··· SOURCE DATA ···

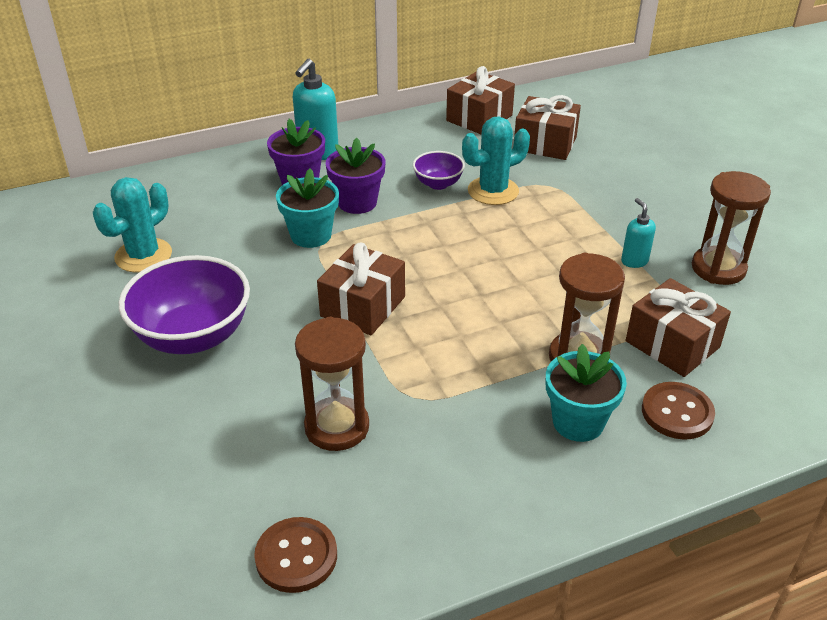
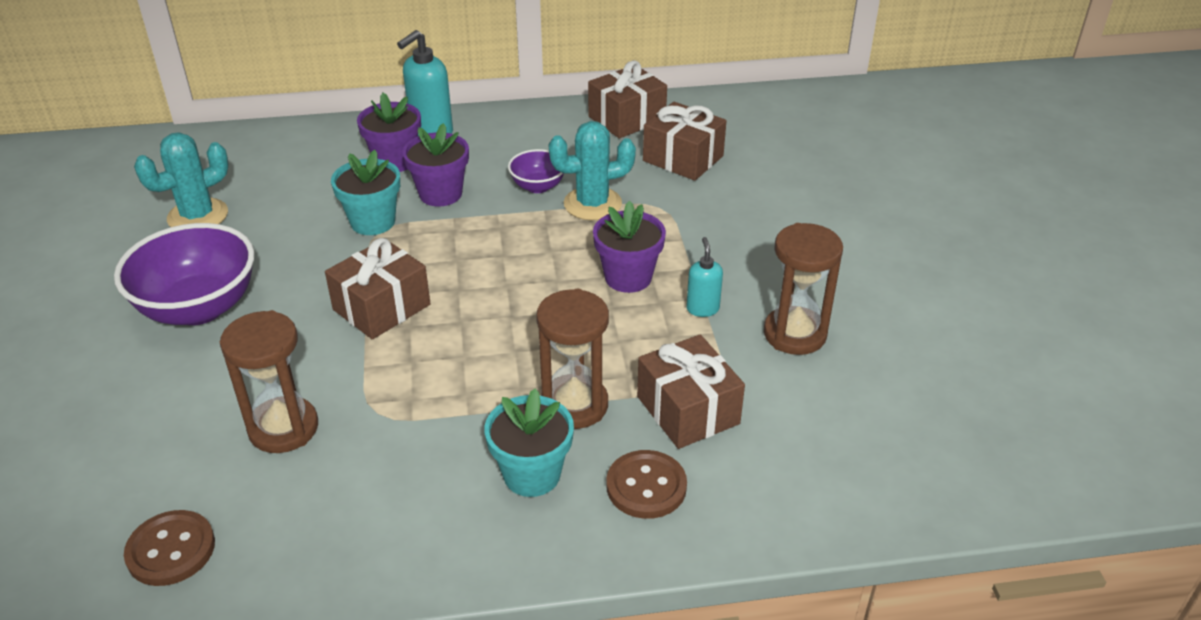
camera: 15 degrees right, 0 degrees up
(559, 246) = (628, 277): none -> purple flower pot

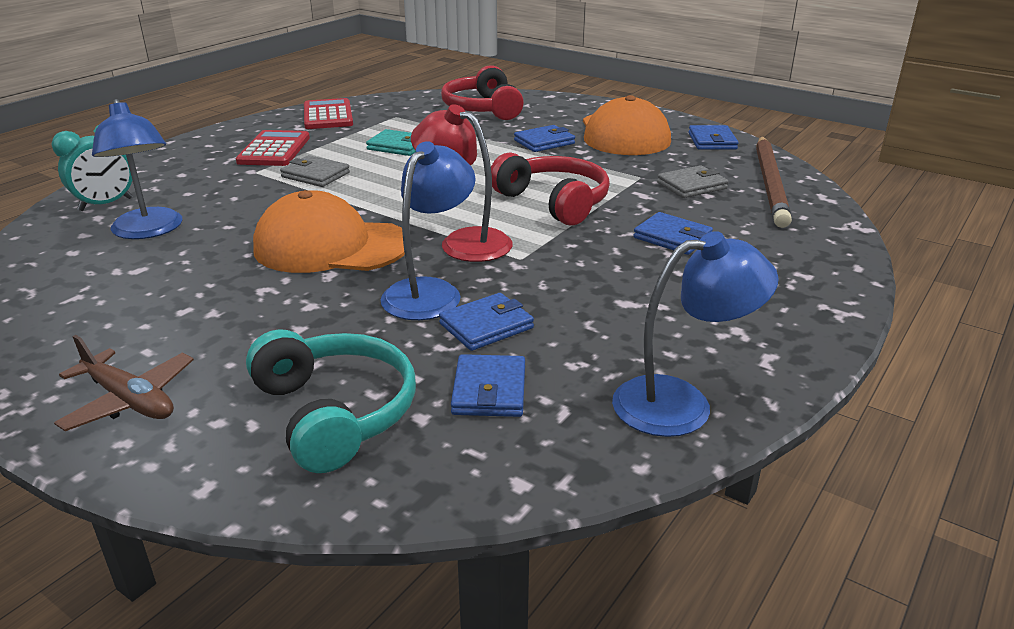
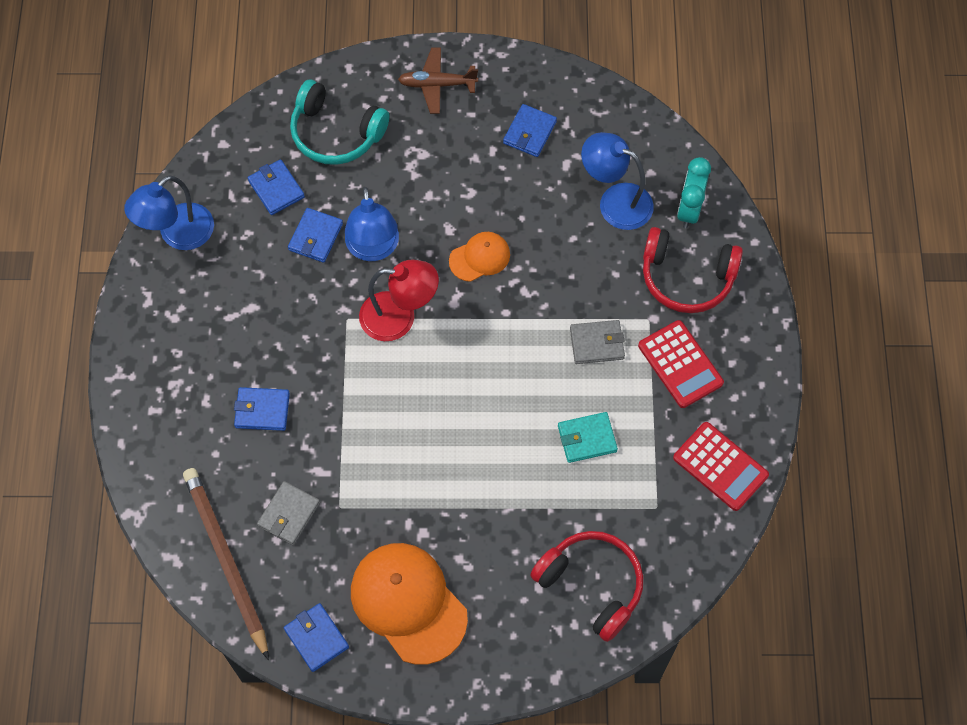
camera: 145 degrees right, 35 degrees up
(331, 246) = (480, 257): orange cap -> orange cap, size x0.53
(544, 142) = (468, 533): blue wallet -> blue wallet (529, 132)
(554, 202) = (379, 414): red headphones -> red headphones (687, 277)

···

TASK OBJECTIVE:
Copy each line above exactly. Images do not belong in the copy.

EXERCISE SOLUTION:
camera: 15 degrees right, 0 degrees up
(559, 246) = (628, 277): none -> purple flower pot

camera: 145 degrees right, 35 degrees up
(331, 246) = (480, 257): orange cap -> orange cap, size x0.53
(544, 142) = (468, 533): blue wallet -> blue wallet (529, 132)
(554, 202) = (379, 414): red headphones -> red headphones (687, 277)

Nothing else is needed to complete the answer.